__Exercise brief__. Pictures aside, repeat all the entries below exactly as they appear.

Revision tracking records

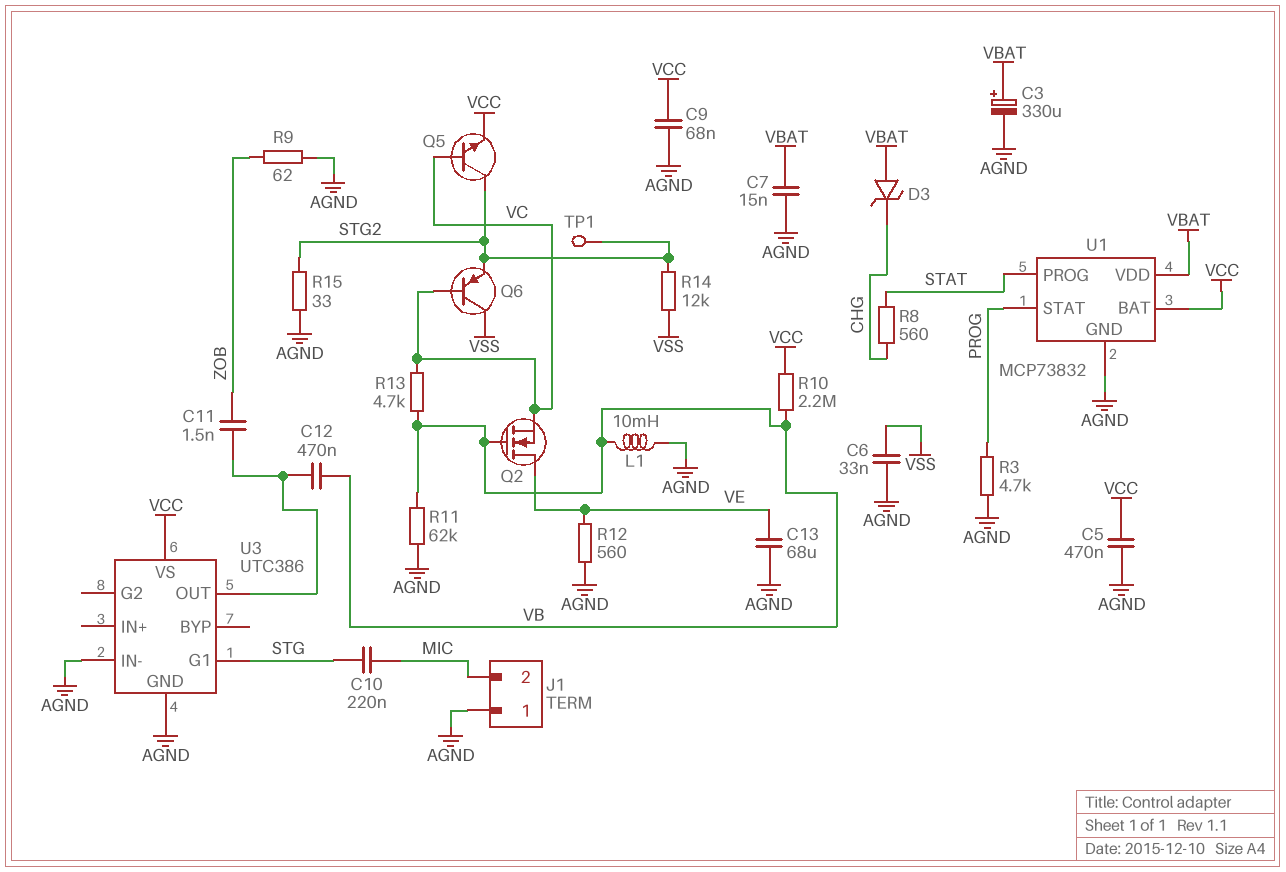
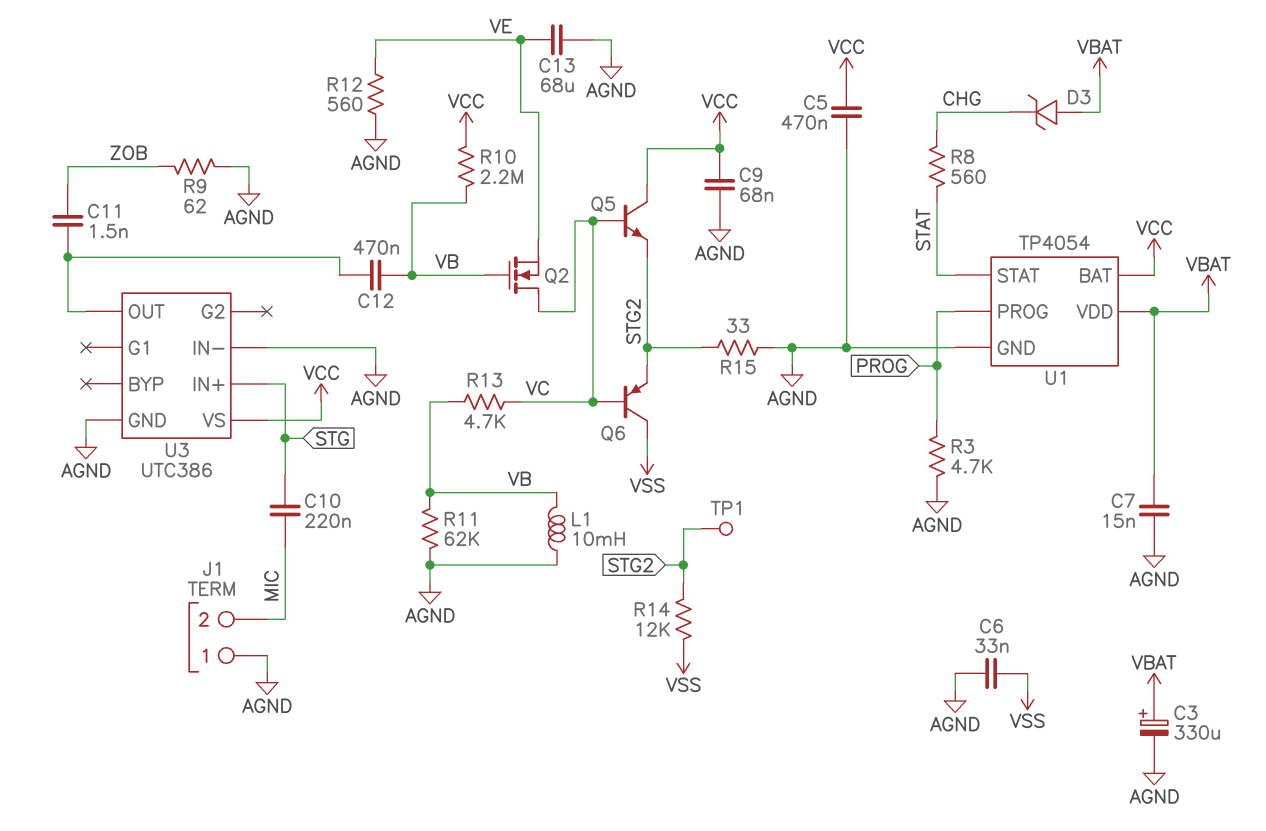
Q2: NMOS (G VB, D VE, S VC) -> NMOS (G VB, D VC, S VE)
Q5: NPN (B VC, C STG2, E VCC) -> NPN (B VC, C VCC, E STG2)
U1: MCP73832 -> TP4054
U1 pin PROG: STAT -> PROG
U1 pin STAT: PROG -> STAT
U3 pin G1: STG -> none
U3 pin IN+: none -> STG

__Solution to this problem__.
Q2: NMOS (G VB, D VE, S VC) -> NMOS (G VB, D VC, S VE)
Q5: NPN (B VC, C STG2, E VCC) -> NPN (B VC, C VCC, E STG2)
U1: MCP73832 -> TP4054
U1 pin PROG: STAT -> PROG
U1 pin STAT: PROG -> STAT
U3 pin G1: STG -> none
U3 pin IN+: none -> STG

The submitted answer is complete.